* What this task involves: Nothing but a number should be given: the count of lines in the data that include the string "purple".

* Data supplied:
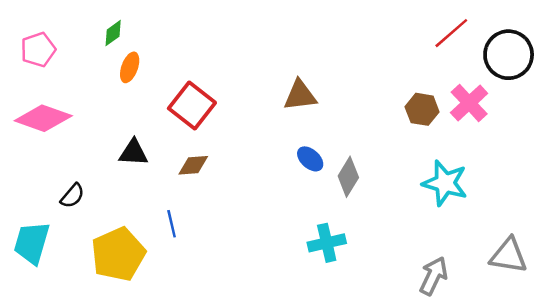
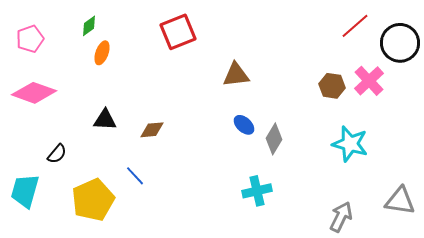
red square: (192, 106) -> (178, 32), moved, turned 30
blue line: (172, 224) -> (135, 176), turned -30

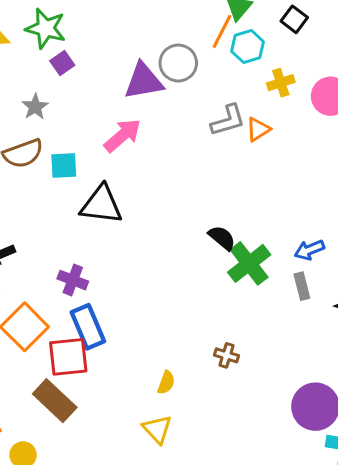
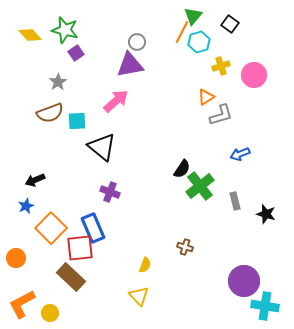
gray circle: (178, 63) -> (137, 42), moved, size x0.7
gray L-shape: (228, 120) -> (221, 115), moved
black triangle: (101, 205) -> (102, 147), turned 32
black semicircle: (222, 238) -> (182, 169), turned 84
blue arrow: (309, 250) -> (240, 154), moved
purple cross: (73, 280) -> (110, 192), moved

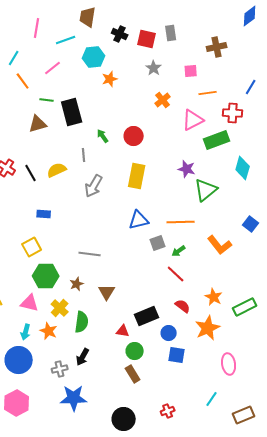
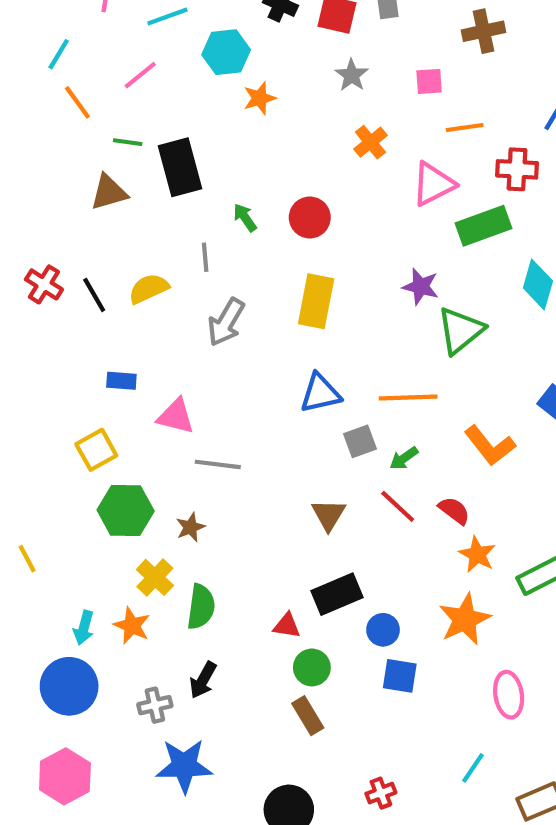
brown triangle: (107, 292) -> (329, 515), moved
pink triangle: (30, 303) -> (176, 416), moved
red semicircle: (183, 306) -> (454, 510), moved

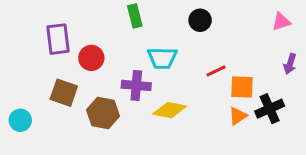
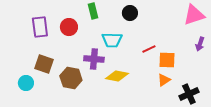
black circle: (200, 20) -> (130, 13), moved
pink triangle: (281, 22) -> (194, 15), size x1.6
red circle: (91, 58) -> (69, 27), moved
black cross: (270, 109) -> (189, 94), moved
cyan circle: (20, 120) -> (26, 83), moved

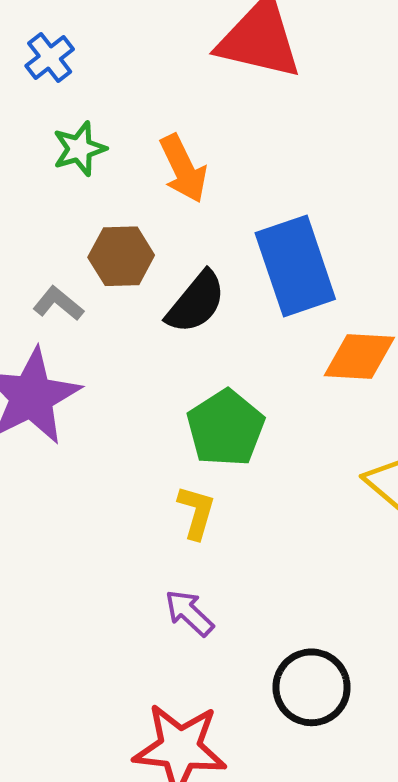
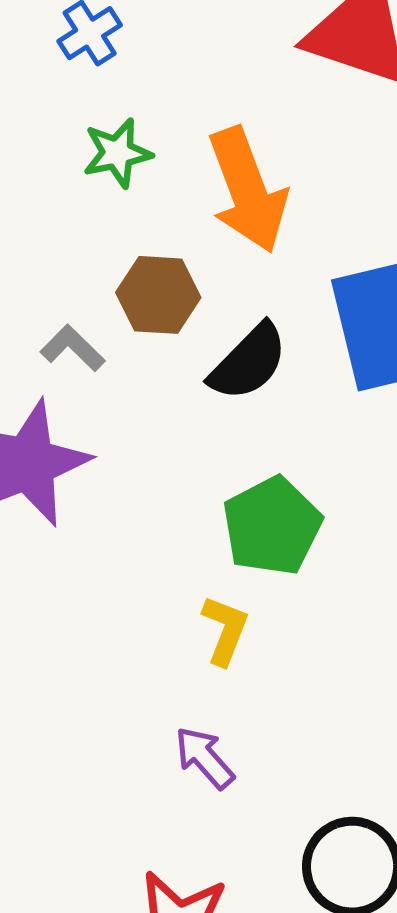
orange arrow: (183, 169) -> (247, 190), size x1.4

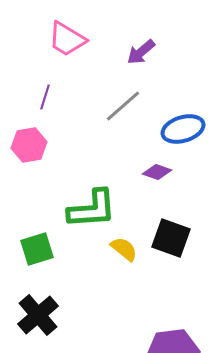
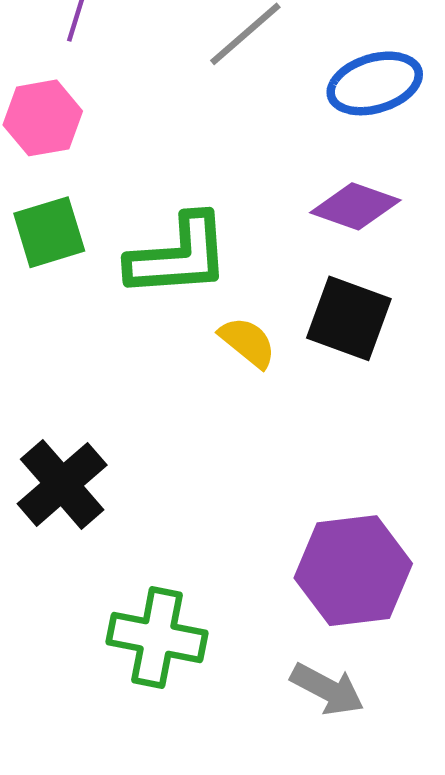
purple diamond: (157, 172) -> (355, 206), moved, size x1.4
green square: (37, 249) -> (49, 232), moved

* Solution for this exercise: 2